### What you need to do
Collect each line of the material below that contains the word "stone", and copy every such line in full.
※ ※ ※
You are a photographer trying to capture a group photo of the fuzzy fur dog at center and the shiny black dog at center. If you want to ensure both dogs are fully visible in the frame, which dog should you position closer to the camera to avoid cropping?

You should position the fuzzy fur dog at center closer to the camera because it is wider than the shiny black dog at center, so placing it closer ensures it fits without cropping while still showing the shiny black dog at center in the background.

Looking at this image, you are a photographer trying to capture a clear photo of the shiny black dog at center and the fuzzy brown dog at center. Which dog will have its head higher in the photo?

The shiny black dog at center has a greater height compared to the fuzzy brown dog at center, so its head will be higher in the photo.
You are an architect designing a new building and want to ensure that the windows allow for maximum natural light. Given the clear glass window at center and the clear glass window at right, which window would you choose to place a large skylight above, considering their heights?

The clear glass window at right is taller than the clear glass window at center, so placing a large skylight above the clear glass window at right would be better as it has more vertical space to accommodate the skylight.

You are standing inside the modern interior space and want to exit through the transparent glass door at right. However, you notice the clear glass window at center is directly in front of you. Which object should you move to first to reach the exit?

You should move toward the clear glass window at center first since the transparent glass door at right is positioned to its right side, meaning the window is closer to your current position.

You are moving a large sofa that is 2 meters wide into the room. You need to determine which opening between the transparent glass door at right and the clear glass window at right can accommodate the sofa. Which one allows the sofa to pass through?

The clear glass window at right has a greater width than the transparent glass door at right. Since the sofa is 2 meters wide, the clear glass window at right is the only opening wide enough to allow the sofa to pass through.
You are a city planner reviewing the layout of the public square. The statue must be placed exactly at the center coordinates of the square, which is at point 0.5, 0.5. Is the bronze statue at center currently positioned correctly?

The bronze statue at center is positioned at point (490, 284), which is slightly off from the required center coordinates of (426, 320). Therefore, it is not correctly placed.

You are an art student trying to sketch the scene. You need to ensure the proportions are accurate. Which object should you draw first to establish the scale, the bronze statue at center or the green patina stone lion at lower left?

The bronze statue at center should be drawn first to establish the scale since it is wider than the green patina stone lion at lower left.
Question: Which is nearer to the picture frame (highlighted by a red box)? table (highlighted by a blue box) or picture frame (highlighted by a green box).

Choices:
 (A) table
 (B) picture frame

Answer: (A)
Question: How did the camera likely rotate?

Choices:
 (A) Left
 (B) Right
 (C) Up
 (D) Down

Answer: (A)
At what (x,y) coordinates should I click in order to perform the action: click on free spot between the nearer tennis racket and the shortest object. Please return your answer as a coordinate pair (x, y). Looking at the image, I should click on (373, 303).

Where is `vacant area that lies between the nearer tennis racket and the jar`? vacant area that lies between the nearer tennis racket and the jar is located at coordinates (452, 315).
※ ※ ※
### Solution
You are an art student trying to sketch the scene. You need to ensure the proportions are accurate. Which object should you draw first to establish the scale, the bronze statue at center or the green patina stone lion at lower left?
The bronze statue at center should be drawn first to establish the scale since it is wider than the green patina stone lion at lower left.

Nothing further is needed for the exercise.